◆ WHAT YOU NEED TO DO: Can you write out every line of the data below, the opening line included, with each coordinate in the answers multiplied by 0.45 and rounded to a whole number, halves rounded up?

Entries on target coordinates
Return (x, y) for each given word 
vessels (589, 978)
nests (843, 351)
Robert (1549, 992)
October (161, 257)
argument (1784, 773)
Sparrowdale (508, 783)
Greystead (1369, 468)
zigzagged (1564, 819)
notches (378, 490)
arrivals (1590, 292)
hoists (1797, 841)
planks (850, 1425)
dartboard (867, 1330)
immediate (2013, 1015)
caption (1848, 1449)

◆ SOLUTION:
Return (x, y) for each given word 
vessels (265, 440)
nests (379, 158)
Robert (697, 446)
October (72, 116)
argument (803, 348)
Sparrowdale (229, 352)
Greystead (616, 211)
zigzagged (704, 369)
notches (170, 221)
arrivals (716, 131)
hoists (809, 378)
planks (383, 641)
dartboard (390, 599)
immediate (906, 457)
caption (832, 652)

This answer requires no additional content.